» **DATASET ROWS**:

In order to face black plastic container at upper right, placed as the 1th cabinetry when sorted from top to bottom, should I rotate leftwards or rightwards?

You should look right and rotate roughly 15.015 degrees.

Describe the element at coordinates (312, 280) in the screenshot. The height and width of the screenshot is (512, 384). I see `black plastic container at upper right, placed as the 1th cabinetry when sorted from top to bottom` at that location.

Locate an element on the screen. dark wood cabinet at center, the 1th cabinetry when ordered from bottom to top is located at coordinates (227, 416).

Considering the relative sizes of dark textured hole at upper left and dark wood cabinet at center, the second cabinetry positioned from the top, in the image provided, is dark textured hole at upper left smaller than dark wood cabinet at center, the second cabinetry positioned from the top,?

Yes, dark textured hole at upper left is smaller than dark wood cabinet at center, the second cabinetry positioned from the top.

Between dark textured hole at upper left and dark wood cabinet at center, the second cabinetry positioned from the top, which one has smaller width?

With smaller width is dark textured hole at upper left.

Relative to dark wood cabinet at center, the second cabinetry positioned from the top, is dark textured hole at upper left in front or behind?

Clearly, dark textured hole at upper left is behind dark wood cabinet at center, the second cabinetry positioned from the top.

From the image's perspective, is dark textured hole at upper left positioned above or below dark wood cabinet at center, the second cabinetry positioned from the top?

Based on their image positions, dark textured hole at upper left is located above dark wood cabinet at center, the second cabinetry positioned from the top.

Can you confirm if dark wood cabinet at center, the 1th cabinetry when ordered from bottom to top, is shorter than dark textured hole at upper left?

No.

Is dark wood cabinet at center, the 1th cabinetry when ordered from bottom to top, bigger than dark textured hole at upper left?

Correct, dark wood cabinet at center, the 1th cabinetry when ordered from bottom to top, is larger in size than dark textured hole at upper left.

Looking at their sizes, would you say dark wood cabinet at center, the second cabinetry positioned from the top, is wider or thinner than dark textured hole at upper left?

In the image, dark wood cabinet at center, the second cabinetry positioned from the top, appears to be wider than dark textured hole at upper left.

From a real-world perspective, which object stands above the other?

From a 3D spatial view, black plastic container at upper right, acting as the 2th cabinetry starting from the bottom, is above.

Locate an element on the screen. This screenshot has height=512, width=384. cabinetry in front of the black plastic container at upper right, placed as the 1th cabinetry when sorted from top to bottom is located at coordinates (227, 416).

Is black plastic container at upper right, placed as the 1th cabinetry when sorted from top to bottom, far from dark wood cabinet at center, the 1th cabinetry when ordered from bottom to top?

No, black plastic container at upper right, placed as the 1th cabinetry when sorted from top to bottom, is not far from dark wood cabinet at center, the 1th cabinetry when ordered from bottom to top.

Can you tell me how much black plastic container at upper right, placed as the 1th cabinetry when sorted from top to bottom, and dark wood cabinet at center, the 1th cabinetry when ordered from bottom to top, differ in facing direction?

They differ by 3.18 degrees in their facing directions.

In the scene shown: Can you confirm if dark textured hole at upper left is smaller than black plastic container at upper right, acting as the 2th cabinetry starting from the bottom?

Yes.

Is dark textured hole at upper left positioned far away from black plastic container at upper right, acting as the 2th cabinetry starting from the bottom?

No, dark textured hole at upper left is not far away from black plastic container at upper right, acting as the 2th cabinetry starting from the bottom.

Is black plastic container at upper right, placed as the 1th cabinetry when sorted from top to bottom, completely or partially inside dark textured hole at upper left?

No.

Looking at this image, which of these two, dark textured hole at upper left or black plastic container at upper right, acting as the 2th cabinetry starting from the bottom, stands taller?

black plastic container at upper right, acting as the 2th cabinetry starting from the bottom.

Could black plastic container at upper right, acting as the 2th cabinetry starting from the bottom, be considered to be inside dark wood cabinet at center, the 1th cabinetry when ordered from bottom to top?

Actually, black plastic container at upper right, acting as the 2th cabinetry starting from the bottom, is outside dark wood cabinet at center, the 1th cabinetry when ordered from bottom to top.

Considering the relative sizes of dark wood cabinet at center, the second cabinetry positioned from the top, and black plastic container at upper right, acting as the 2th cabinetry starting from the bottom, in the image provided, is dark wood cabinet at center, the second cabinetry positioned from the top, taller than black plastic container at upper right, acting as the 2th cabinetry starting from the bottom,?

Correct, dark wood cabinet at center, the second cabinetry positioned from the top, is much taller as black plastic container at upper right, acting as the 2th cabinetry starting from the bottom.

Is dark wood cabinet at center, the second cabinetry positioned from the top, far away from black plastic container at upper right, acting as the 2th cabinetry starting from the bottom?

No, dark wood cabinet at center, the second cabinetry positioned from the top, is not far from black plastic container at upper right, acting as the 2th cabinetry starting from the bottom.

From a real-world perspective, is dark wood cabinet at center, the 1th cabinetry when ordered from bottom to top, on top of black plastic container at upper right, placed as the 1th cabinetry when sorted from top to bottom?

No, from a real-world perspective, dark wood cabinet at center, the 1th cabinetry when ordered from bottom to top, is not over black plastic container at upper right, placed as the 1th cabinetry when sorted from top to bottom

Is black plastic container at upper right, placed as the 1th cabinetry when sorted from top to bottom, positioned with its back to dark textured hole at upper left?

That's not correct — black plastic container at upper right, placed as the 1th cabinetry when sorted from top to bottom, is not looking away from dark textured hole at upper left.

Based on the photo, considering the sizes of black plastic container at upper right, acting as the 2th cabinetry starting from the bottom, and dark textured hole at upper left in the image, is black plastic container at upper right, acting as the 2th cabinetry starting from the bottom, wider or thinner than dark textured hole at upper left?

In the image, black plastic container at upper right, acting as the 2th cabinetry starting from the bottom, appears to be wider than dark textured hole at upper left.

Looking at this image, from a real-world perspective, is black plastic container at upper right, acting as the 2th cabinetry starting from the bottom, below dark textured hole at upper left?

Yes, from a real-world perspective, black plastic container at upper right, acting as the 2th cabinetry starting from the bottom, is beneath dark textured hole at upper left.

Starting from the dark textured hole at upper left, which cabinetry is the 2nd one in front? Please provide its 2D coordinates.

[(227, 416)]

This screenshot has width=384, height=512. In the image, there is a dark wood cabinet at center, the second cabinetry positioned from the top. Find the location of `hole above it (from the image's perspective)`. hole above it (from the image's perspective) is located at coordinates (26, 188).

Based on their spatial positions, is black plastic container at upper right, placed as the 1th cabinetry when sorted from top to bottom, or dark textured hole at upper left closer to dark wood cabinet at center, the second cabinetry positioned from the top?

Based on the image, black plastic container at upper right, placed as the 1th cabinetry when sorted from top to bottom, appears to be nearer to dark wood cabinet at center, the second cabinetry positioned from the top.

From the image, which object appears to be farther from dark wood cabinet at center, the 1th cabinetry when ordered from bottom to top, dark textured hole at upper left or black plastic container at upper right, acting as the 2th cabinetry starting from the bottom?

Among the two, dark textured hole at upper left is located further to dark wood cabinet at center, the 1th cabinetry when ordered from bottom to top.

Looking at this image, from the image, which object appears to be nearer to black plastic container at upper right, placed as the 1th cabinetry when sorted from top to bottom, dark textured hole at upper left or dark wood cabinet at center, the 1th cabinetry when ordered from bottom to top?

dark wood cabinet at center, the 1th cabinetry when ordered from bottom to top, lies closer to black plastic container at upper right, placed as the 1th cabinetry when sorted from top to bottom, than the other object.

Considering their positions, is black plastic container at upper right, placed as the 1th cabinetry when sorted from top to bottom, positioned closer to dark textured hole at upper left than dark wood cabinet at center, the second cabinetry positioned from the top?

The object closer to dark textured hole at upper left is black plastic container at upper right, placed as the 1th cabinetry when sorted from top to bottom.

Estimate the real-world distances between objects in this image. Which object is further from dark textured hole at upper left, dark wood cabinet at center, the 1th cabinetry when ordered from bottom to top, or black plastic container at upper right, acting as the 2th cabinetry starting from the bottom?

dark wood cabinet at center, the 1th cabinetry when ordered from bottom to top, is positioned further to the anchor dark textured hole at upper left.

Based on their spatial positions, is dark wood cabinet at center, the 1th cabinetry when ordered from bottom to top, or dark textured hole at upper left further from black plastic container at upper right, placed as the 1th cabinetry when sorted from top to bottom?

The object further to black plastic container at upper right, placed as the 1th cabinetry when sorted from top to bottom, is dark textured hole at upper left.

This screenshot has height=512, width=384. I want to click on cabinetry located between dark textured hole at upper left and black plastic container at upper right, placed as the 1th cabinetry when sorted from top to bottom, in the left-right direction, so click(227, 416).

» **WRITTEN EXERCISE**: Reproduce the data verbatim, starting with its first line and stopping after the line that contains "With smaller width".

» **ANSWER TO THE EXERCISE**:
In order to face black plastic container at upper right, placed as the 1th cabinetry when sorted from top to bottom, should I rotate leftwards or rightwards?

You should look right and rotate roughly 15.015 degrees.

Describe the element at coordinates (312, 280) in the screenshot. The height and width of the screenshot is (512, 384). I see `black plastic container at upper right, placed as the 1th cabinetry when sorted from top to bottom` at that location.

Locate an element on the screen. dark wood cabinet at center, the 1th cabinetry when ordered from bottom to top is located at coordinates (227, 416).

Considering the relative sizes of dark textured hole at upper left and dark wood cabinet at center, the second cabinetry positioned from the top, in the image provided, is dark textured hole at upper left smaller than dark wood cabinet at center, the second cabinetry positioned from the top,?

Yes, dark textured hole at upper left is smaller than dark wood cabinet at center, the second cabinetry positioned from the top.

Between dark textured hole at upper left and dark wood cabinet at center, the second cabinetry positioned from the top, which one has smaller width?

With smaller width is dark textured hole at upper left.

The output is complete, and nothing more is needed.